### WHAT THE TASK ASKS
A faithful copy of every entry is the goal; keep the images out of it.

### DATASET
***
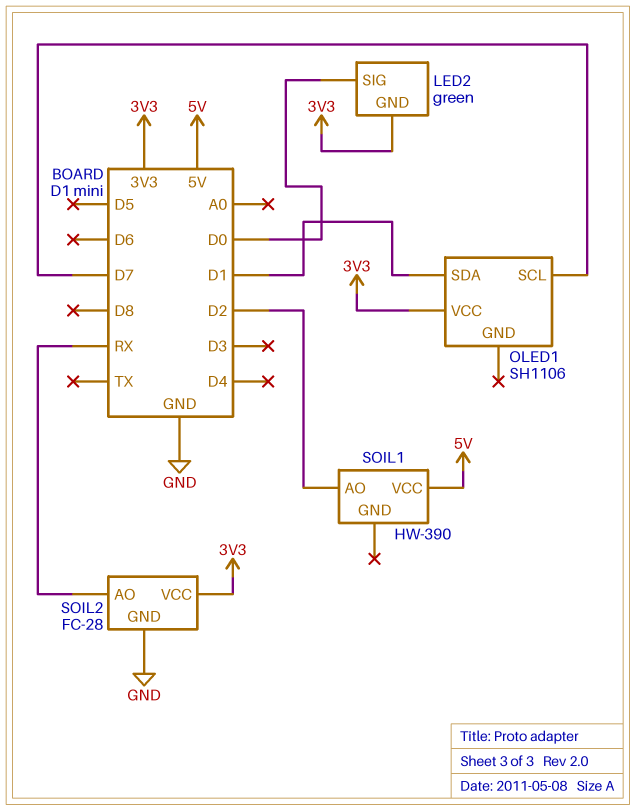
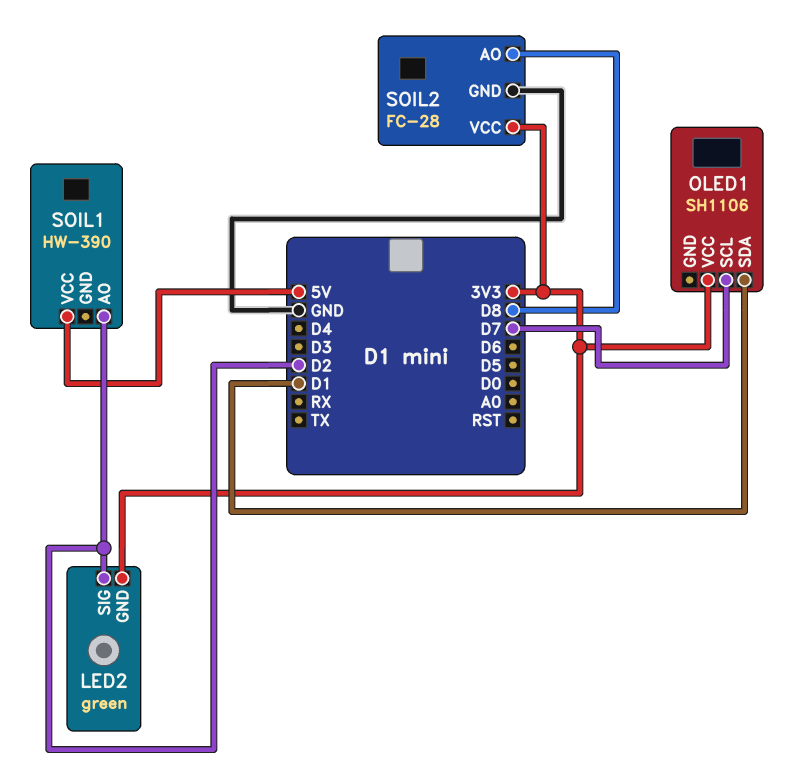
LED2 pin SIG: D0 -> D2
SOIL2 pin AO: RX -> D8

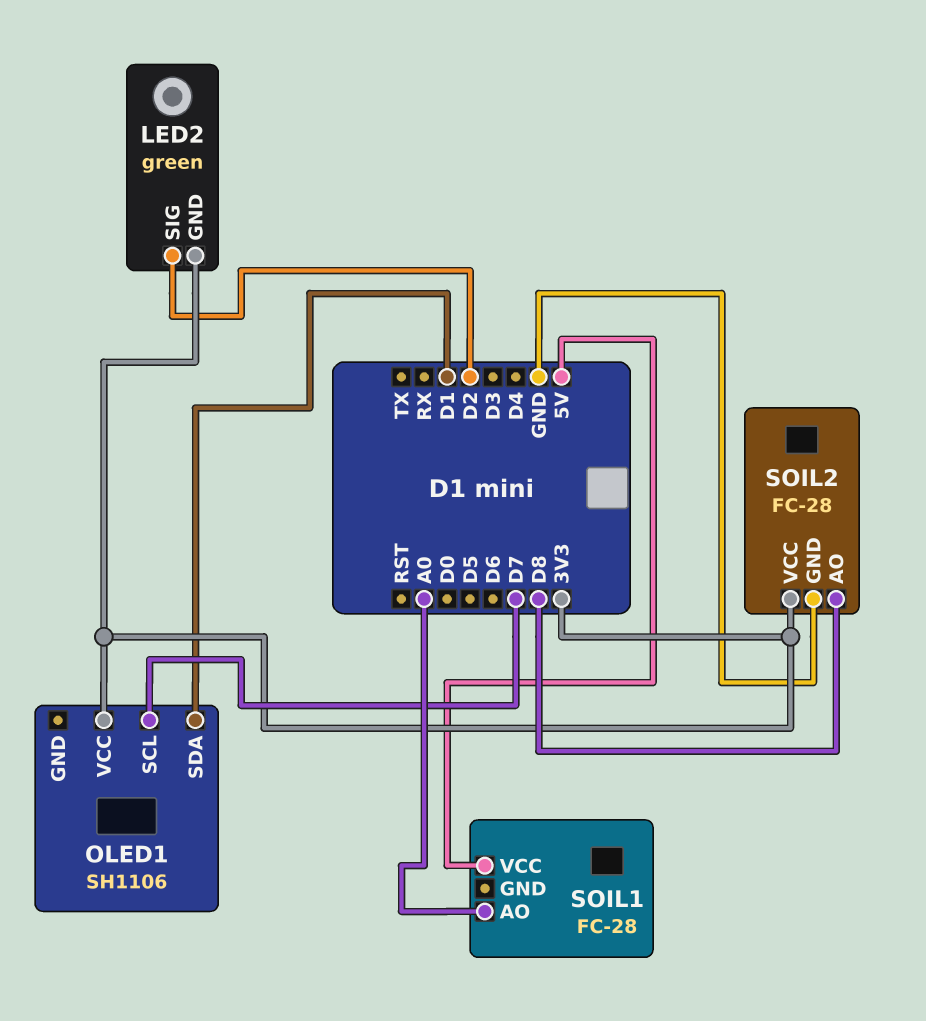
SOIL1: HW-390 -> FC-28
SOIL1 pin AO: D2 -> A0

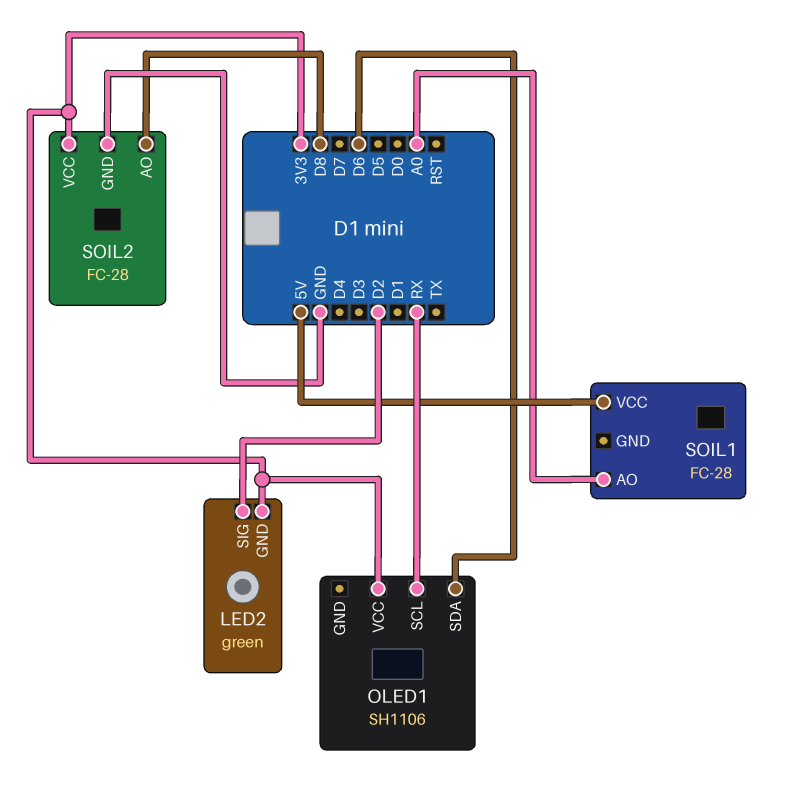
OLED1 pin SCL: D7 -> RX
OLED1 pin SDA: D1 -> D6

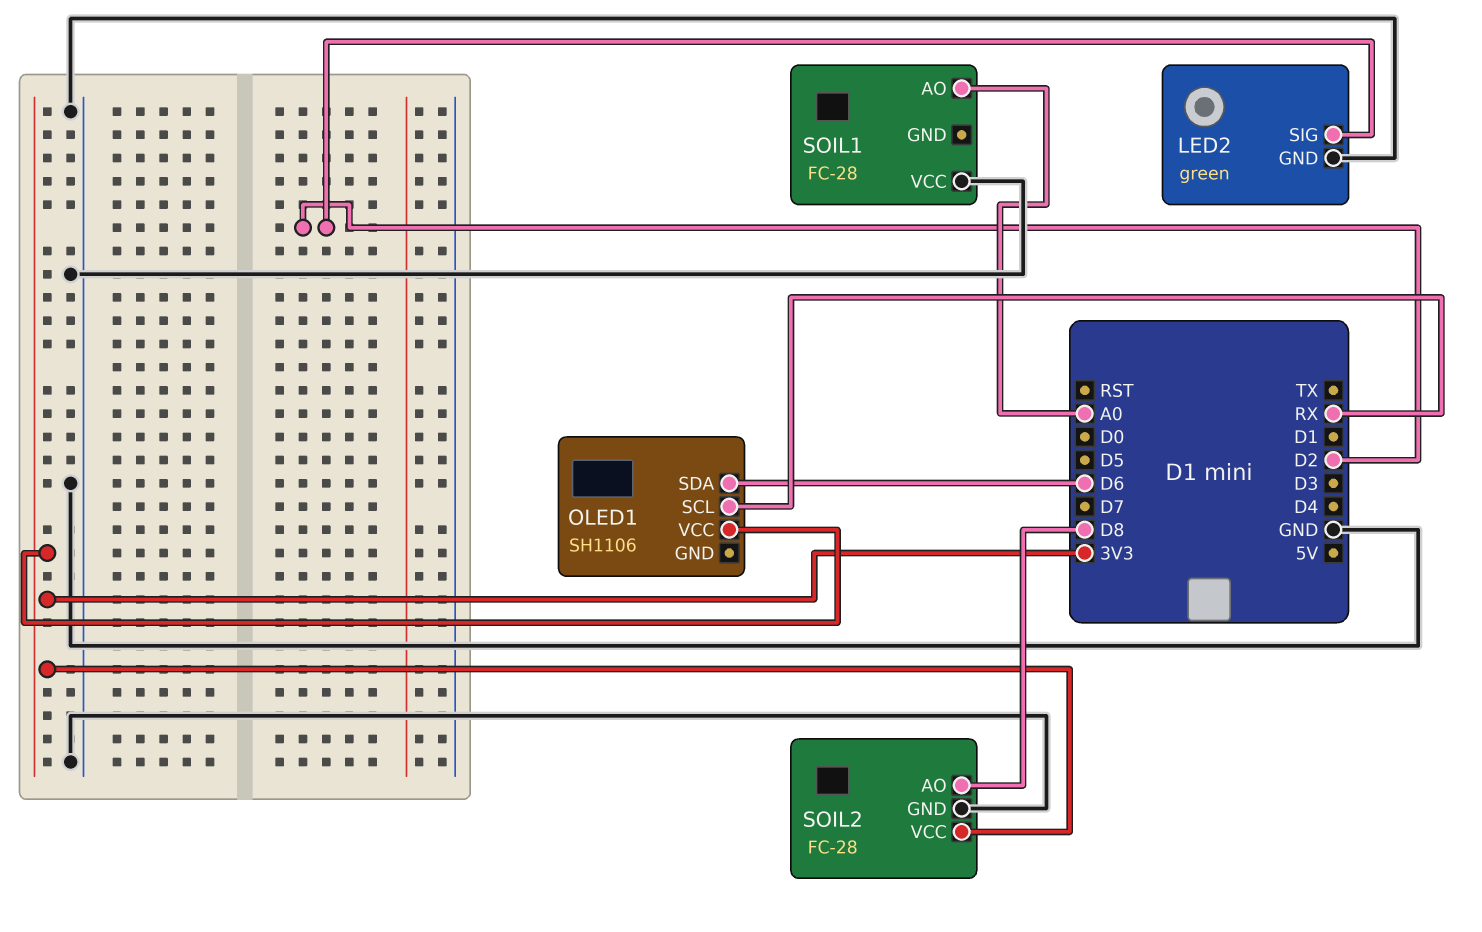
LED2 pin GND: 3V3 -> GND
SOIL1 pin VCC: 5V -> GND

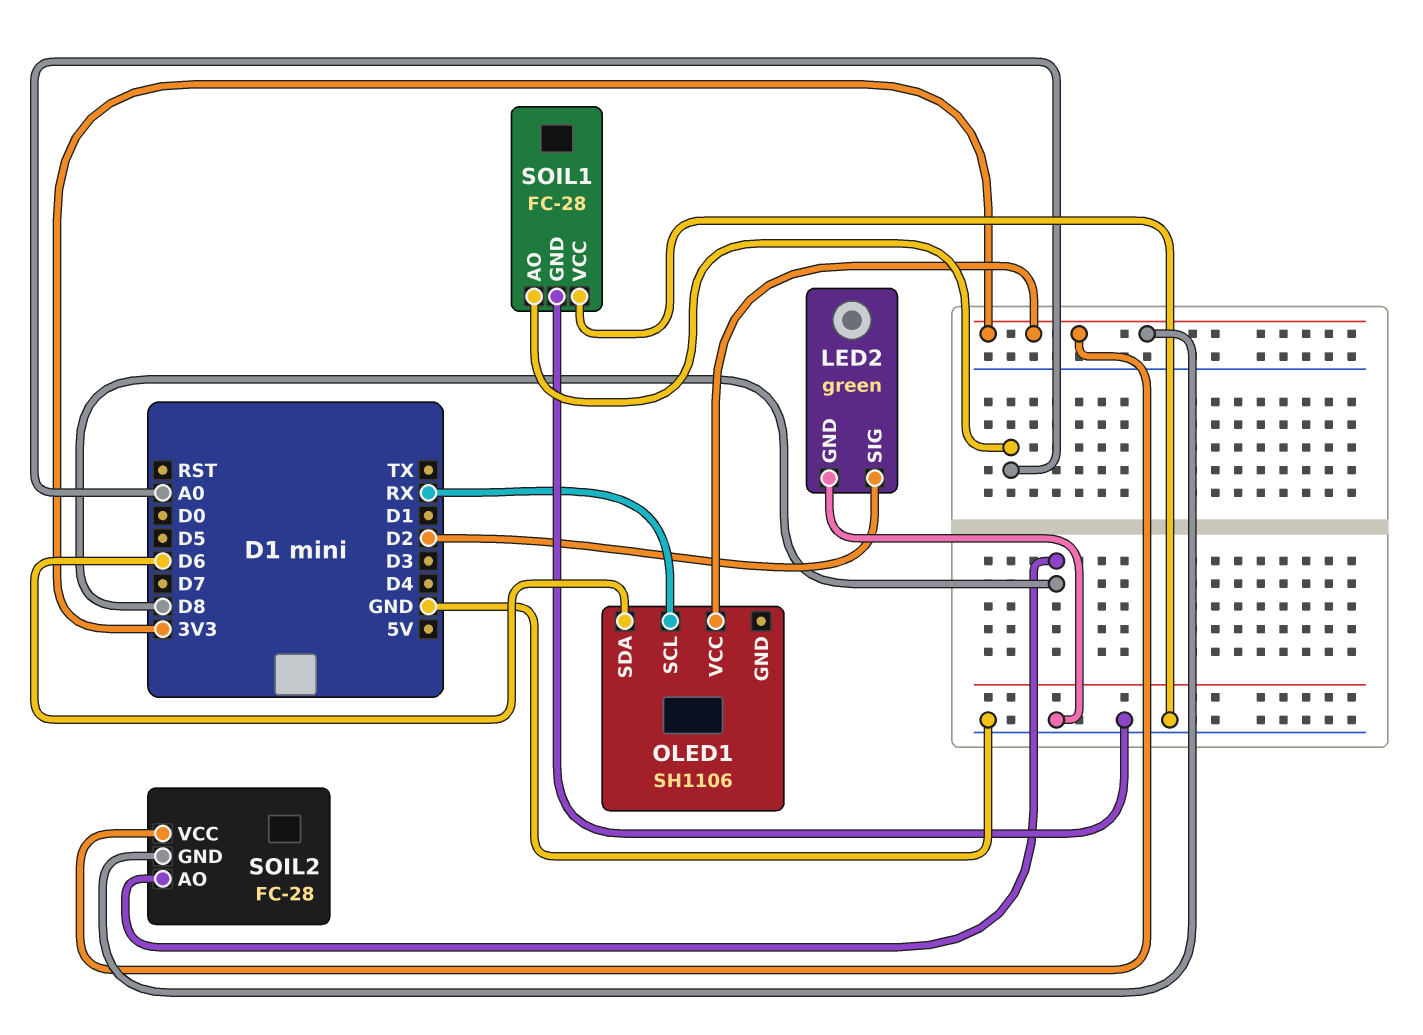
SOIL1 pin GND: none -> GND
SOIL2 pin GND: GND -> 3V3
***
### EXPECTED ANSWER
LED2 pin SIG: D0 -> D2
SOIL2 pin AO: RX -> D8

SOIL1: HW-390 -> FC-28
SOIL1 pin AO: D2 -> A0

OLED1 pin SCL: D7 -> RX
OLED1 pin SDA: D1 -> D6

LED2 pin GND: 3V3 -> GND
SOIL1 pin VCC: 5V -> GND

SOIL1 pin GND: none -> GND
SOIL2 pin GND: GND -> 3V3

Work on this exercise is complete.